— Input material —
:::::

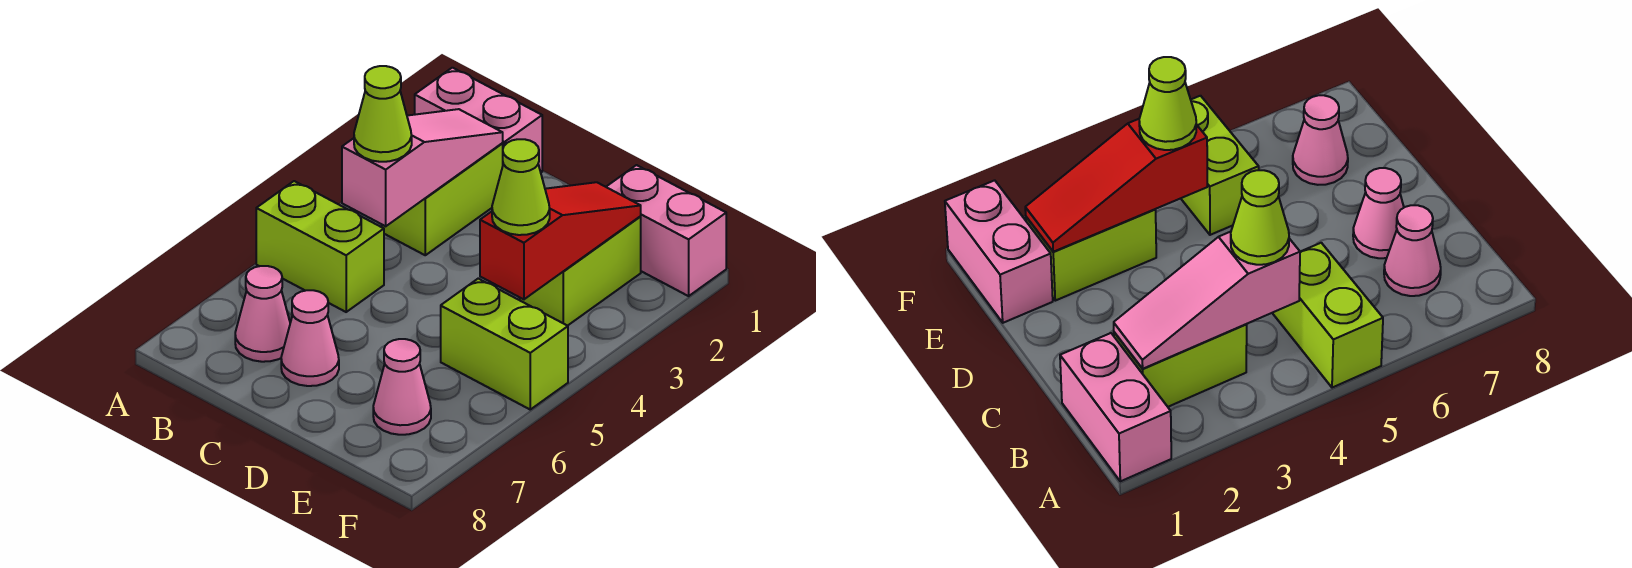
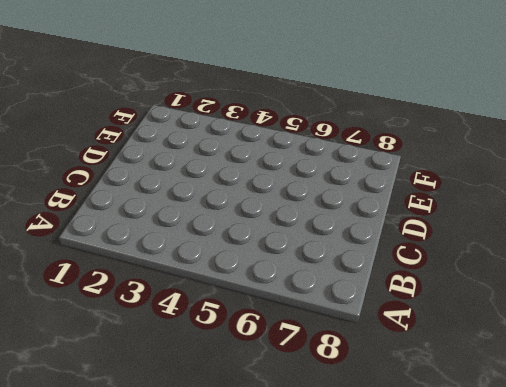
none -> pink brick A1:B1 level 1
none -> lime brick A5:B5 level 1
none -> lime brick B2:B3 level 1

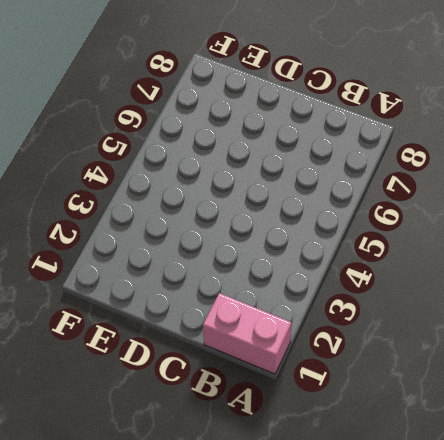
none -> lime brick A5:B5 level 1
none -> lime brick B2:B3 level 1
none -> pink cone B7 level 1

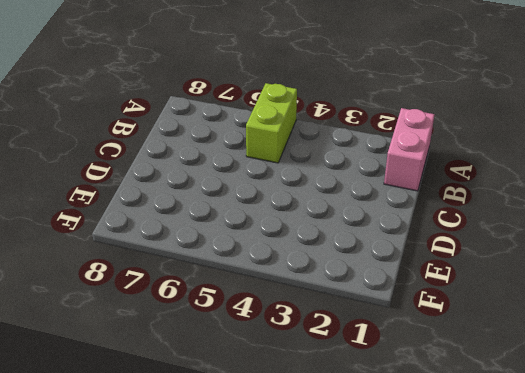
none -> lime brick B2:B3 level 1
none -> pink cone B7 level 1
none -> pink cone C7 level 1

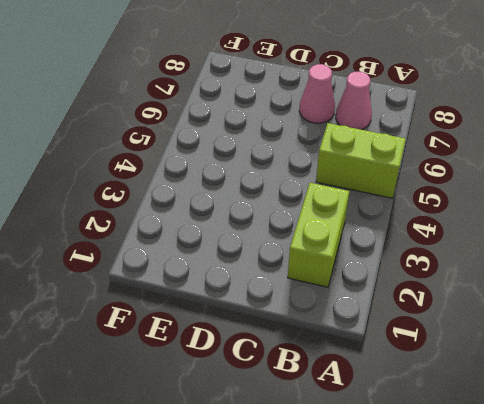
none -> pink brick A1:B1 level 1
none -> pink brick E1:F1 level 1
none -> lime brick E2:E3 level 1

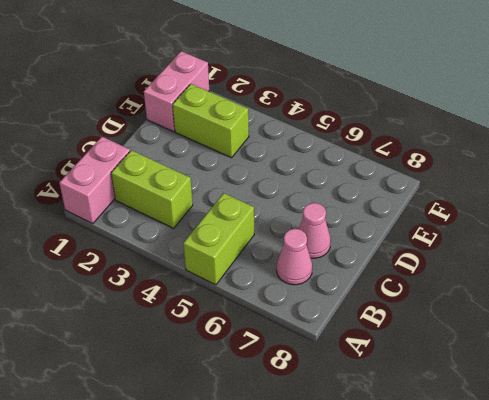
none -> lime brick E5:F5 level 1
none -> pink cone E7 level 1
none -> pink slope B2:B4 level 2 top 4

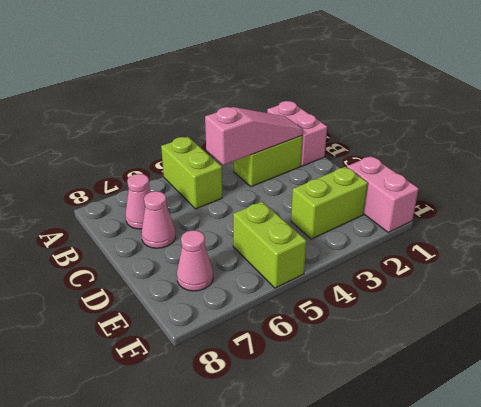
none -> red slope E2:E4 level 2 top 4
none -> lime cone B4 level 3
none -> lime cone E4 level 3

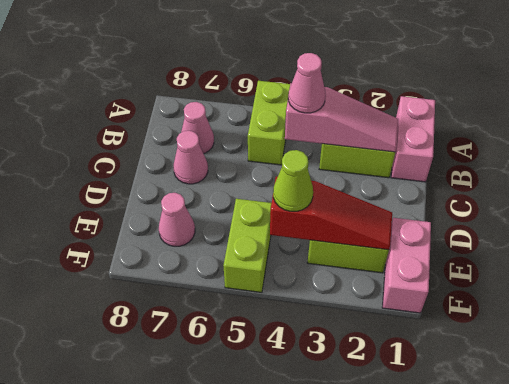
pink cone B4 level 3 -> lime cone B4 level 3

:::::

— What the task requires —
Although the records hold pictures, return only what remains, word for word.

— Result —
none -> pink brick A1:B1 level 1
none -> lime brick A5:B5 level 1
none -> lime brick B2:B3 level 1

none -> lime brick A5:B5 level 1
none -> lime brick B2:B3 level 1
none -> pink cone B7 level 1

none -> lime brick B2:B3 level 1
none -> pink cone B7 level 1
none -> pink cone C7 level 1

none -> pink brick A1:B1 level 1
none -> pink brick E1:F1 level 1
none -> lime brick E2:E3 level 1

none -> lime brick E5:F5 level 1
none -> pink cone E7 level 1
none -> pink slope B2:B4 level 2 top 4

none -> red slope E2:E4 level 2 top 4
none -> lime cone B4 level 3
none -> lime cone E4 level 3

pink cone B4 level 3 -> lime cone B4 level 3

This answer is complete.